- _Exercise_:
The required result is a copy of each line below in which "orange" appears.

Scene difference descriptions

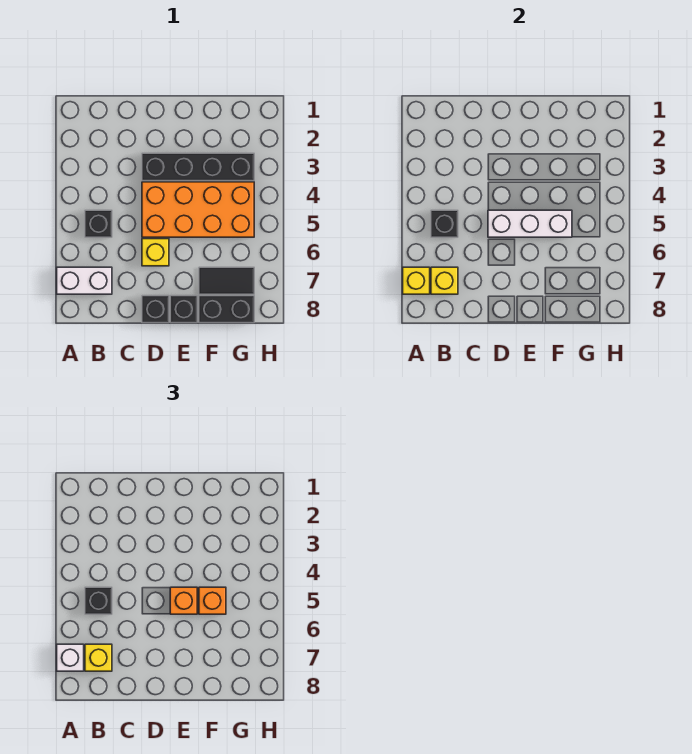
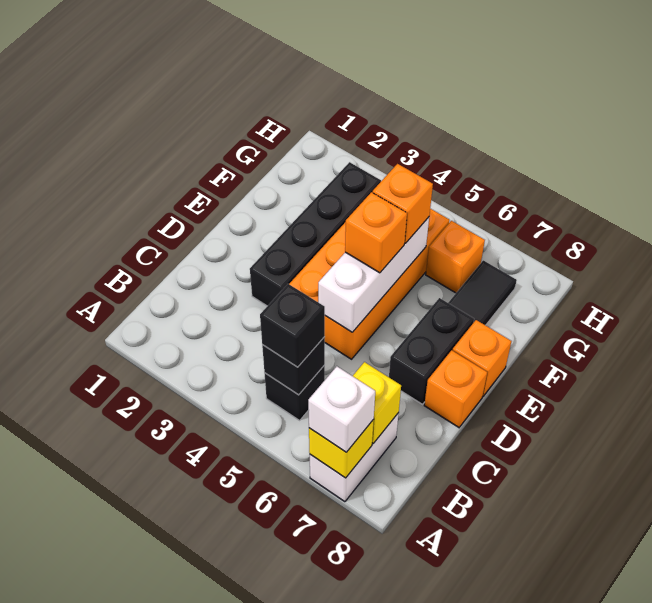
yellow brick B7 level 3 -> none
yellow brick D6 level 1 -> none
black brick D8 level 1 -> orange brick D8 level 1
black brick E8 level 1 -> orange brick E8 level 1
black brick F8:G8 level 1 -> black brick D7:E7 level 1
none -> orange brick G6 level 1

- _Exercise response_:
black brick D8 level 1 -> orange brick D8 level 1
black brick E8 level 1 -> orange brick E8 level 1
none -> orange brick G6 level 1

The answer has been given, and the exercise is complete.